* Description of the task: Swap "none" for "blank" everywhere it occurs in the rows below, keeping all other text the same. Omit the pictures from your answer.

==== Input material ====

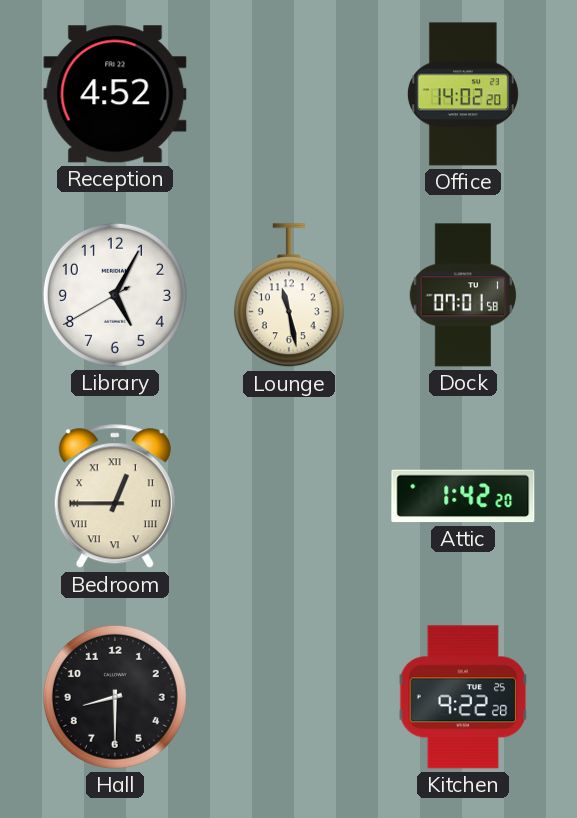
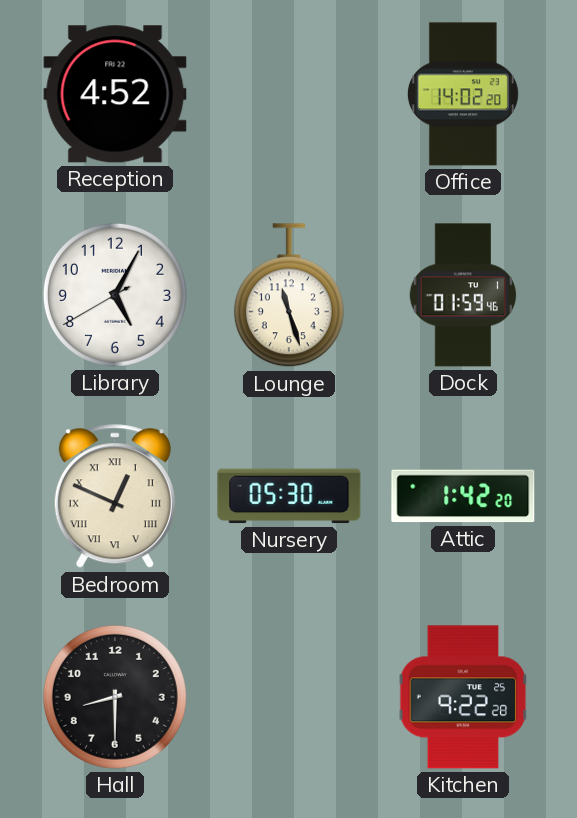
Lounge: 11:28 -> 11:27
Dock: 07:01 -> 01:59
Bedroom: 12:45 -> 12:49
Nursery: none -> 05:30
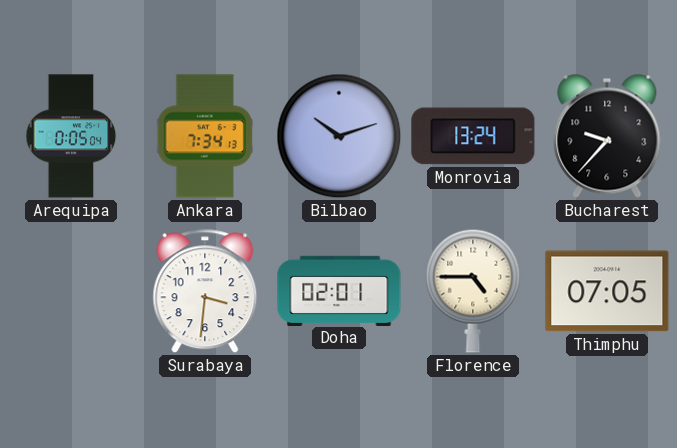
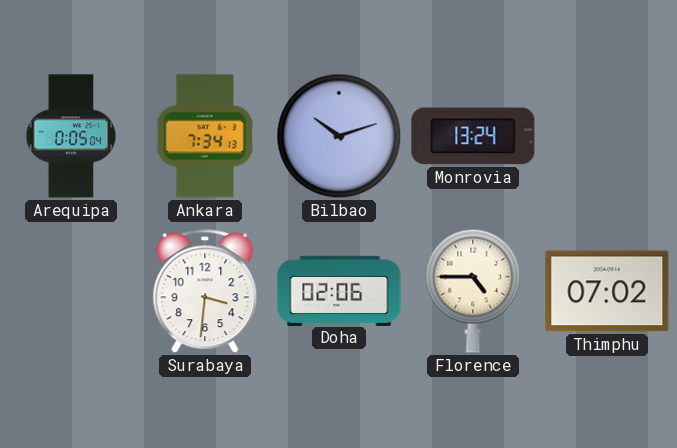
Bucharest: 9:37 -> none
Doha: 02:01 -> 02:06
Thimphu: 07:05 -> 07:02
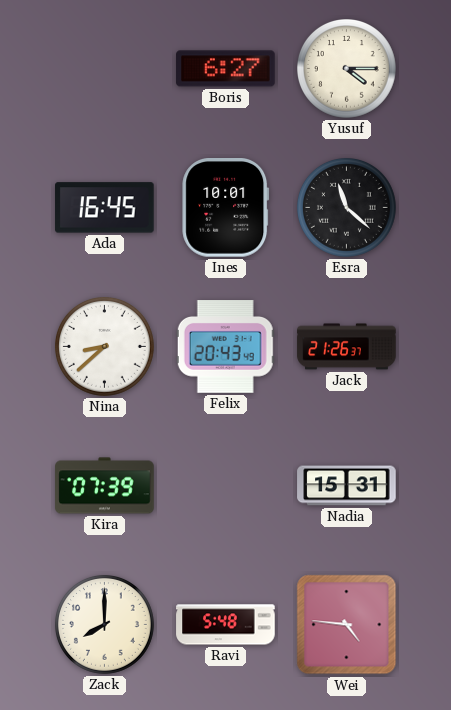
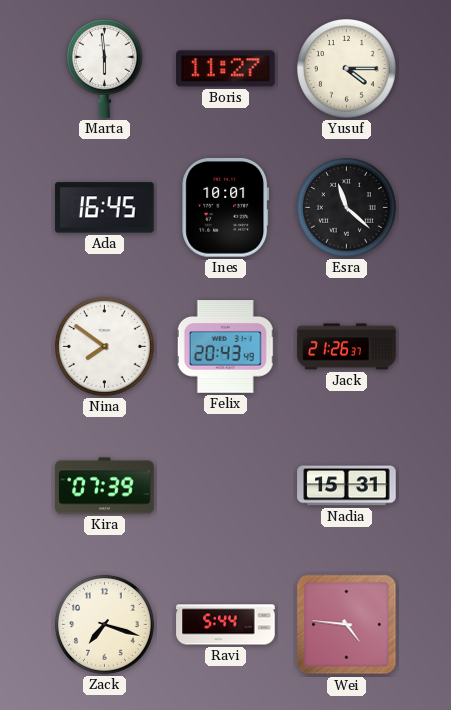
Marta: none -> 5:59
Boris: 6:27 -> 11:27
Nina: 8:38 -> 7:51
Zack: 8:00 -> 7:18
Ravi: 5:48 -> 5:44
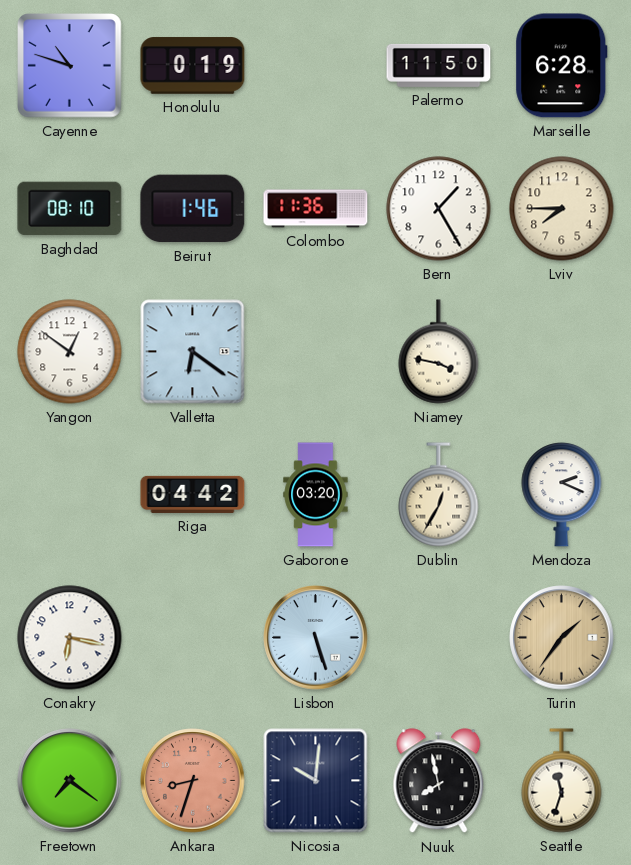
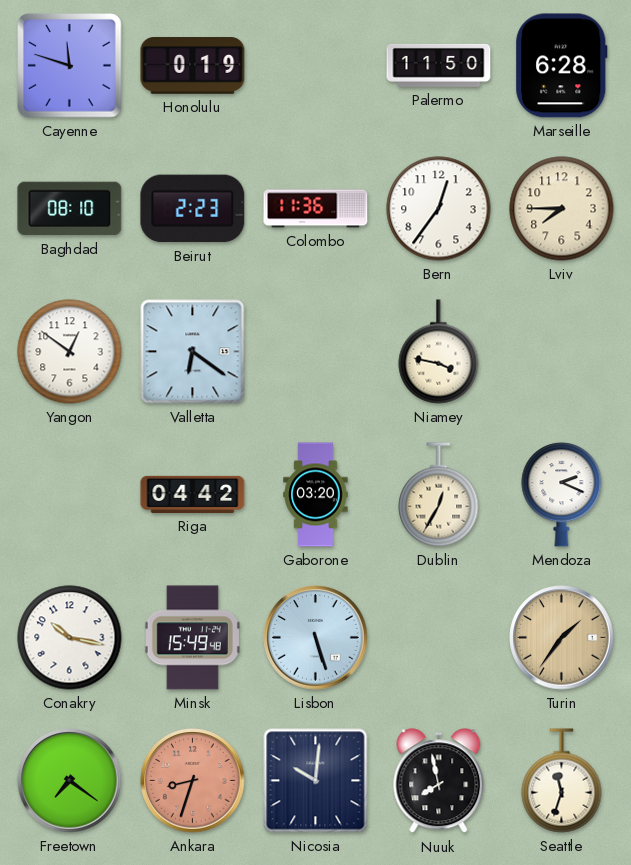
Cayenne: 10:48 -> 11:48
Beirut: 1:46 -> 2:23
Bern: 1:25 -> 12:36
Conakry: 6:17 -> 10:17
Minsk: none -> 15:49
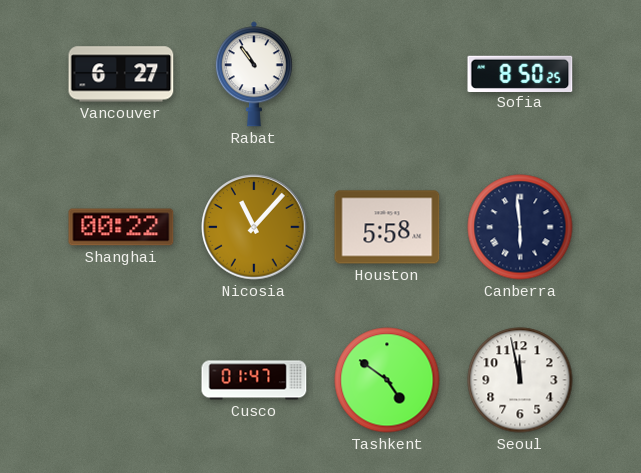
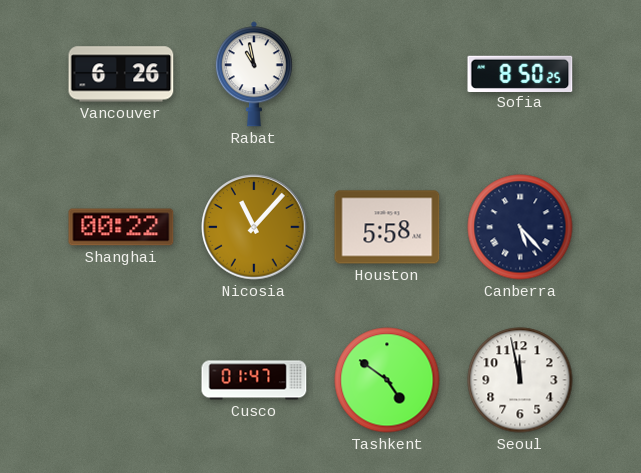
Vancouver: 6:27 -> 6:26
Rabat: 10:54 -> 10:58
Canberra: 5:59 -> 5:23
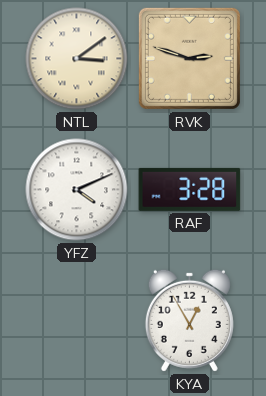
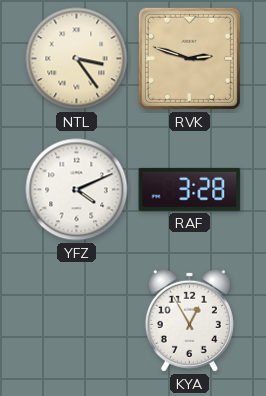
NTL: 3:09 -> 3:24
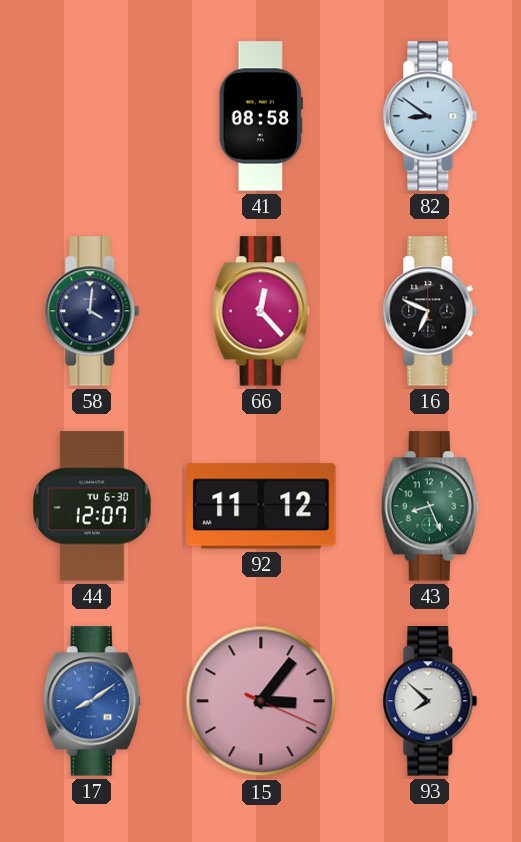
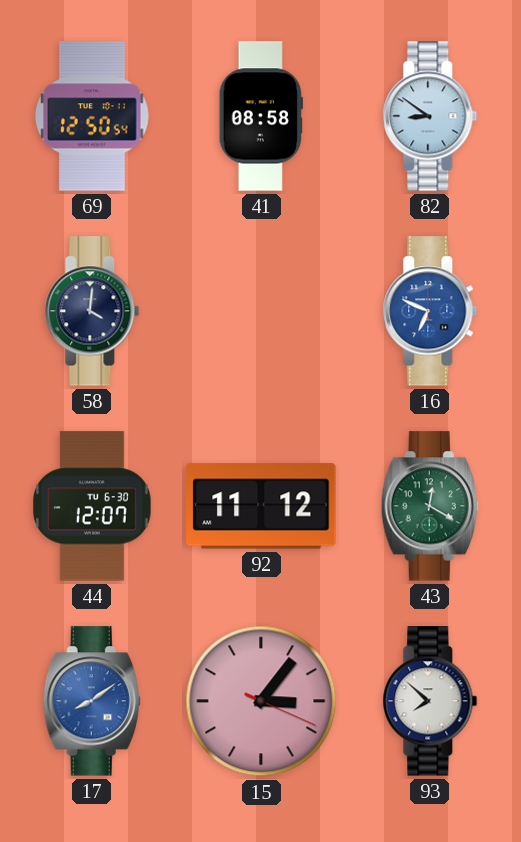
69: none -> 12:50
66: 12:23 -> none
16 dial: black -> blue
43: 8:26 -> 12:20
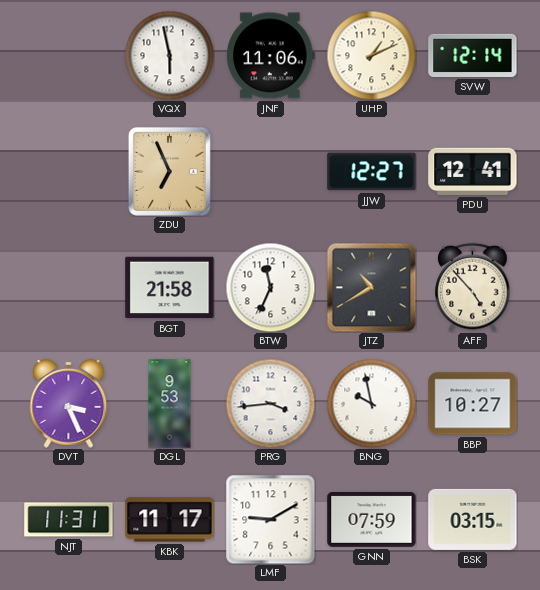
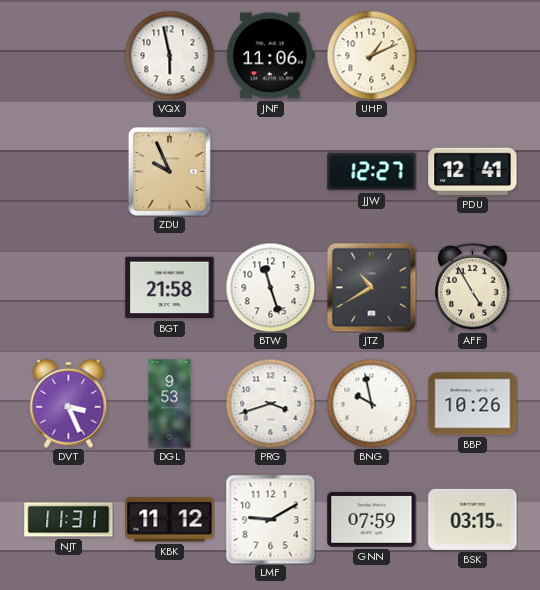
SVW: 12:14 -> none
ZDU: 6:56 -> 9:56
BTW: 11:34 -> 11:27
AFF: 4:53 -> 4:55
PRG: 3:44 -> 3:42
BBP: 10:27 -> 10:26
KBK: 11:17 -> 11:12
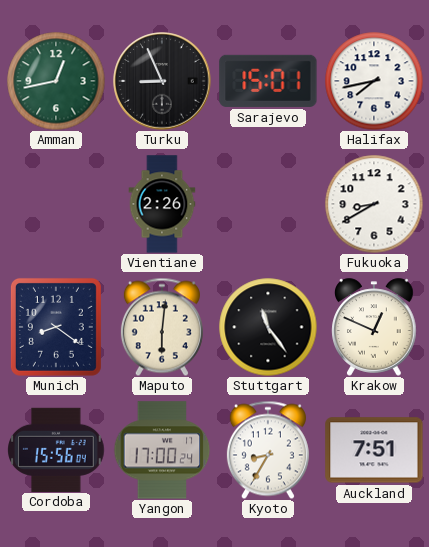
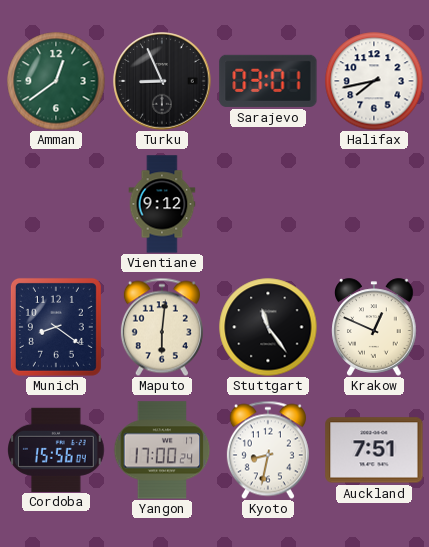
Amman: 12:43 -> 12:39
Sarajevo: 15:01 -> 03:01
Vientiane: 2:26 -> 9:12
Fukuoka: 8:40 -> none
Kyoto: 8:35 -> 8:32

====

* Response to this exercise:
Lounge: 11:28 -> 11:27
Dock: 07:01 -> 01:59
Bedroom: 12:45 -> 12:49
Nursery: blank -> 05:30
Bucharest: 9:37 -> blank
Doha: 02:01 -> 02:06
Thimphu: 07:05 -> 07:02
Marta: blank -> 5:59
Boris: 6:27 -> 11:27
Nina: 8:38 -> 7:51
Zack: 8:00 -> 7:18
Ravi: 5:48 -> 5:44
Cayenne: 10:48 -> 11:48
Beirut: 1:46 -> 2:23
Bern: 1:25 -> 12:36
Conakry: 6:17 -> 10:17
Minsk: blank -> 15:49
Vancouver: 6:27 -> 6:26
Rabat: 10:54 -> 10:58
Canberra: 5:59 -> 5:23
NTL: 3:09 -> 3:24
69: blank -> 12:50
66: 12:23 -> blank
16 dial: black -> blue
43: 8:26 -> 12:20
SVW: 12:14 -> blank
ZDU: 6:56 -> 9:56
BTW: 11:34 -> 11:27
AFF: 4:53 -> 4:55
PRG: 3:44 -> 3:42
BBP: 10:27 -> 10:26
KBK: 11:17 -> 11:12
Amman: 12:43 -> 12:39
Sarajevo: 15:01 -> 03:01
Vientiane: 2:26 -> 9:12
Fukuoka: 8:40 -> blank
Kyoto: 8:35 -> 8:32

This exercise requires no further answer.